*** Records supplied ***

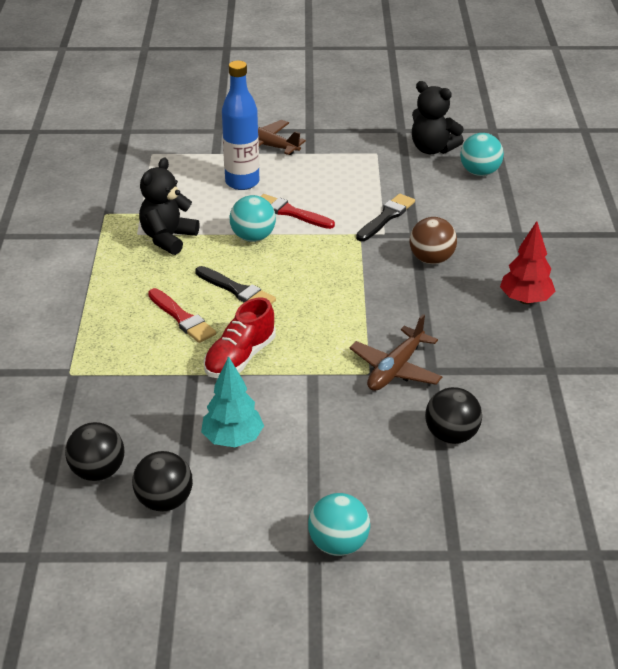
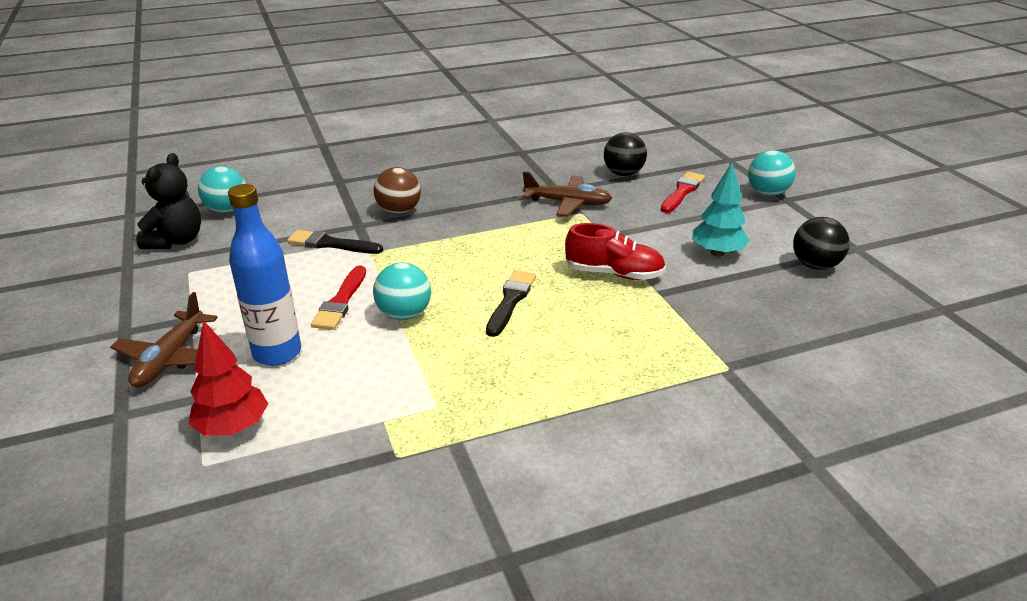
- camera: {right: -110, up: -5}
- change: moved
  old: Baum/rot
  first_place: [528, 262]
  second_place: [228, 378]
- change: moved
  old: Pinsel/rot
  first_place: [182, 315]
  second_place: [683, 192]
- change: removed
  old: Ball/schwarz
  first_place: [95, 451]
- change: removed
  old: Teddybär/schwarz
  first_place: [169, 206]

*** End of Records supplied ***

Exercise directions —
Print all the records exactly, minus any images.

Solution —
- camera: {right: -110, up: -5}
- change: moved
  old: Baum/rot
  first_place: [528, 262]
  second_place: [228, 378]
- change: moved
  old: Pinsel/rot
  first_place: [182, 315]
  second_place: [683, 192]
- change: removed
  old: Ball/schwarz
  first_place: [95, 451]
- change: removed
  old: Teddybär/schwarz
  first_place: [169, 206]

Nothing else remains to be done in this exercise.